**RECORDS TO USE**
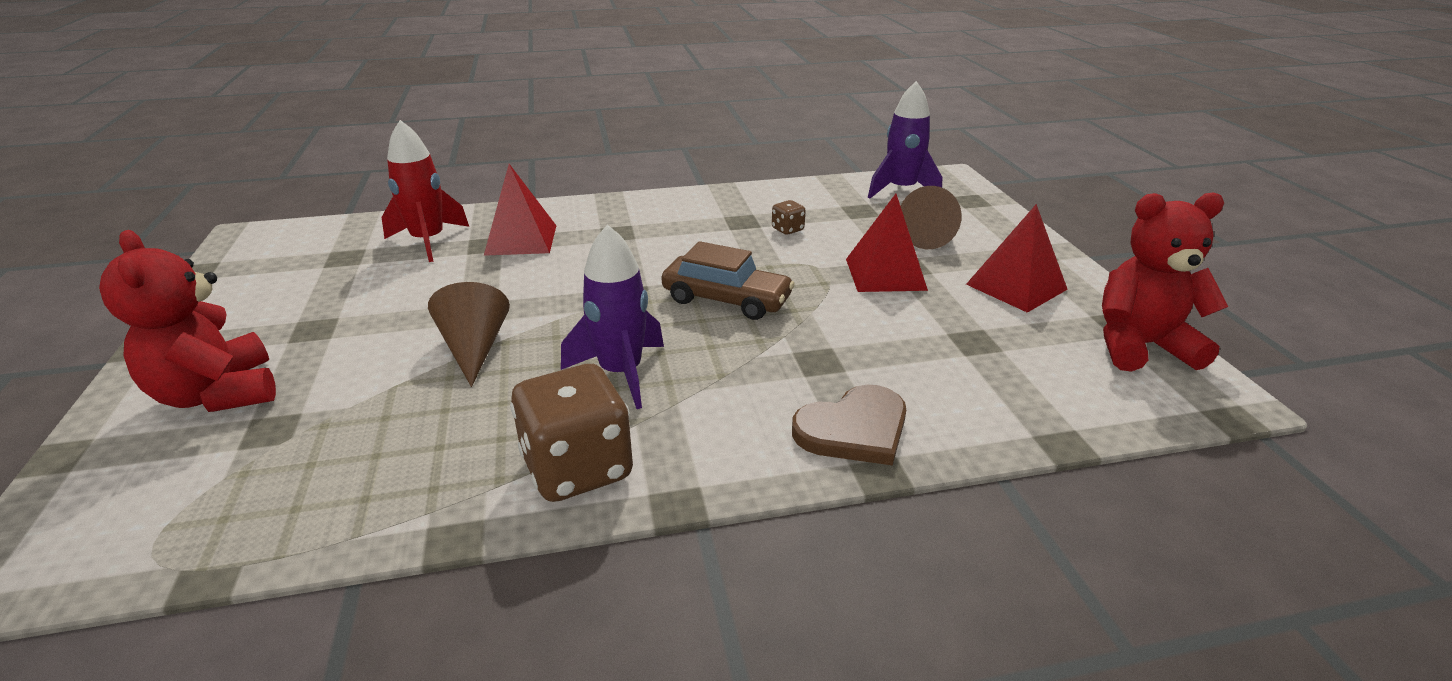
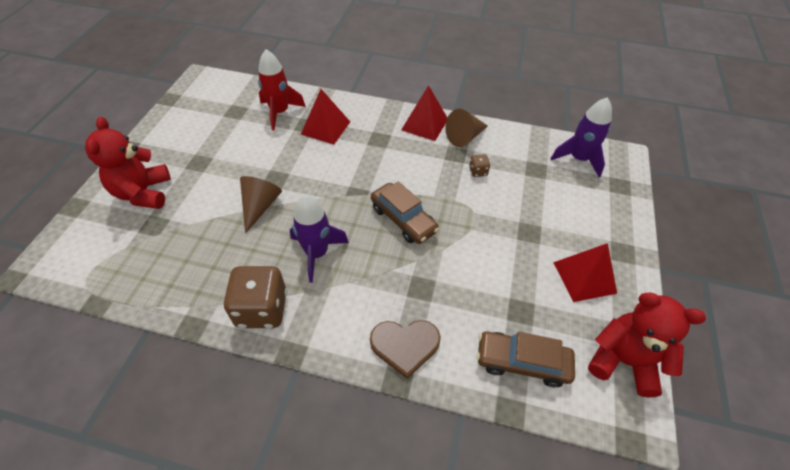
camera: 25 degrees right, 20 degrees up
(885, 274) = (509, 234): red pyramid -> red pyramid (424, 124)
(929, 237) = (563, 211): brown cone -> brown cone (465, 137)
(1028, 390) = (522, 362): none -> brown car

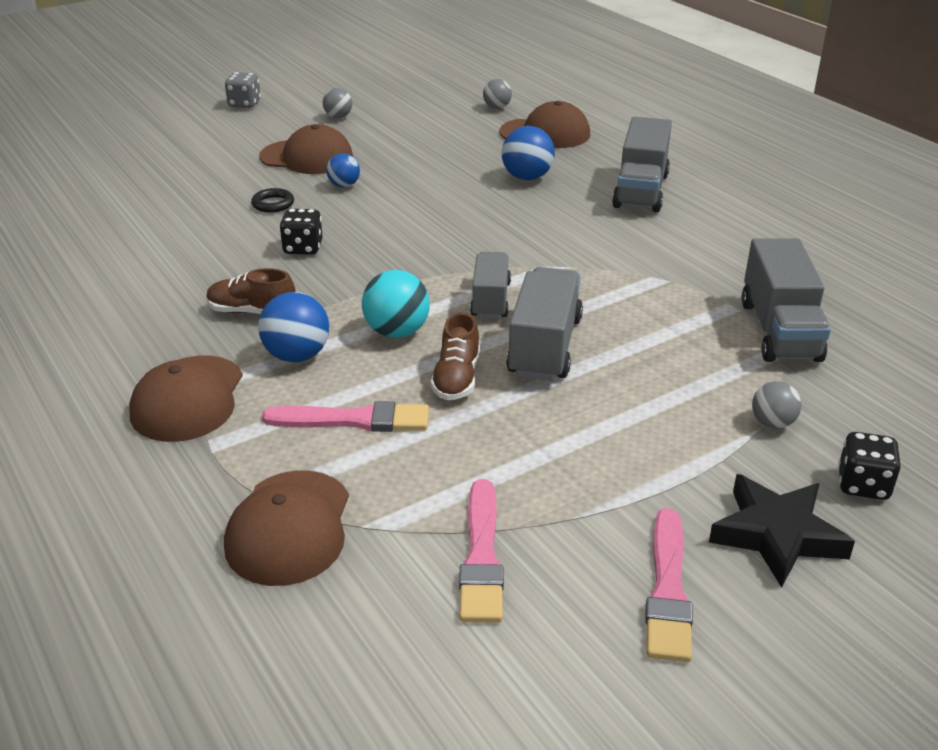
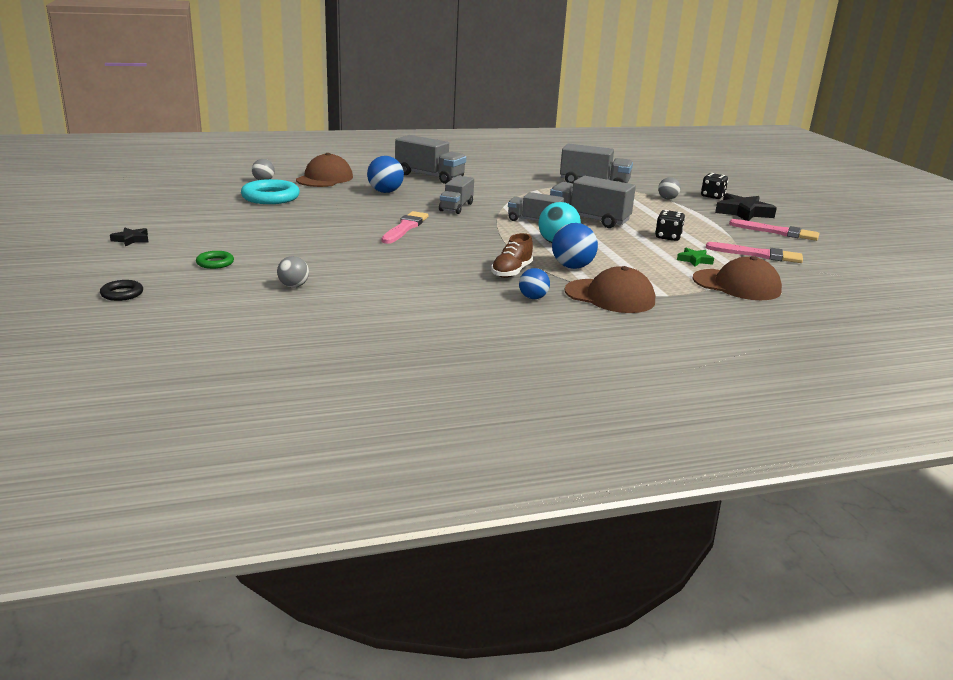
camera: 75 degrees left, 10 degrees down
(199, 150) = (215, 263): none -> green ring
(244, 104) = (131, 240): grey dice -> black star
(273, 204) = (353, 251): black ring -> black ring (122, 294)
(303, 248) = (432, 251): black dice -> black dice (668, 237)
(307, 157) = (280, 234): brown cap -> none
(338, 117) = (213, 217): grey ball -> grey ball (293, 286)
(344, 185) = (344, 230): blue ball -> blue ball (533, 298)
(353, 420) = (645, 262): pink brush -> pink brush (405, 228)
(398, 474) = (694, 260): none -> green star
(435, 125) = (270, 197): none -> turquoise ring
(456, 378) = (612, 238): brown shoe -> none
(504, 233) = (456, 207): none -> grey truck

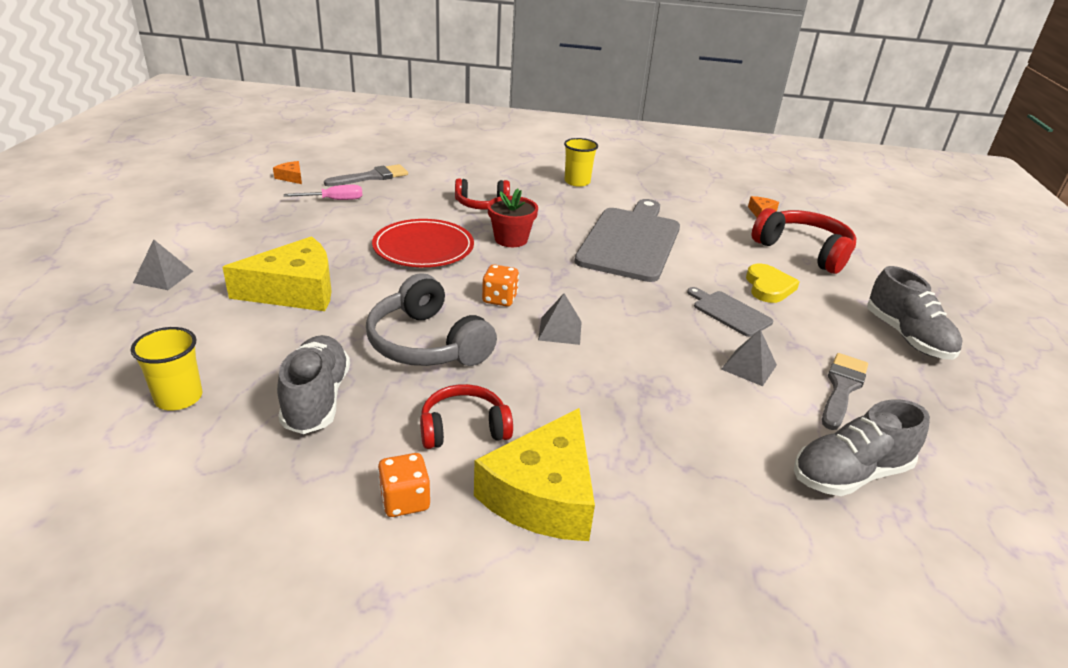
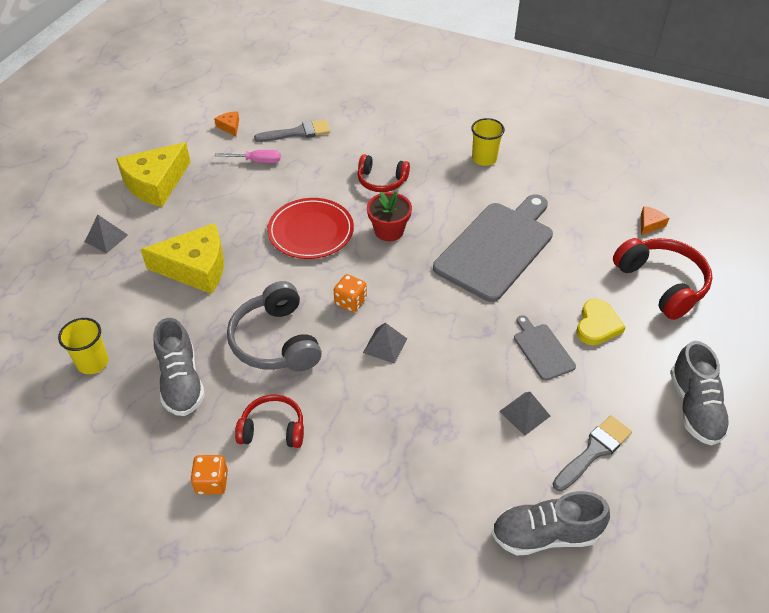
camera: 20 degrees right, 15 degrees up
(317, 399) = (181, 381): grey shoe -> grey shoe turned 150 degrees clockwise
(543, 494) = (305, 499): yellow cheese -> yellow cheese (156, 183)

**EXERCISE OBJECTIVE**
Nothing but the lines from the one with "(885, 274) = (509, 234): red" up to and including the one with "camera: 20 degrees right, 15 degrees up" should be printed, exactly as they read above. Please keep the pictures out.

**SOLUTION FOR THIS PROBLEM**
(885, 274) = (509, 234): red pyramid -> red pyramid (424, 124)
(929, 237) = (563, 211): brown cone -> brown cone (465, 137)
(1028, 390) = (522, 362): none -> brown car

camera: 75 degrees left, 10 degrees down
(199, 150) = (215, 263): none -> green ring
(244, 104) = (131, 240): grey dice -> black star
(273, 204) = (353, 251): black ring -> black ring (122, 294)
(303, 248) = (432, 251): black dice -> black dice (668, 237)
(307, 157) = (280, 234): brown cap -> none
(338, 117) = (213, 217): grey ball -> grey ball (293, 286)
(344, 185) = (344, 230): blue ball -> blue ball (533, 298)
(353, 420) = (645, 262): pink brush -> pink brush (405, 228)
(398, 474) = (694, 260): none -> green star
(435, 125) = (270, 197): none -> turquoise ring
(456, 378) = (612, 238): brown shoe -> none
(504, 233) = (456, 207): none -> grey truck

camera: 20 degrees right, 15 degrees up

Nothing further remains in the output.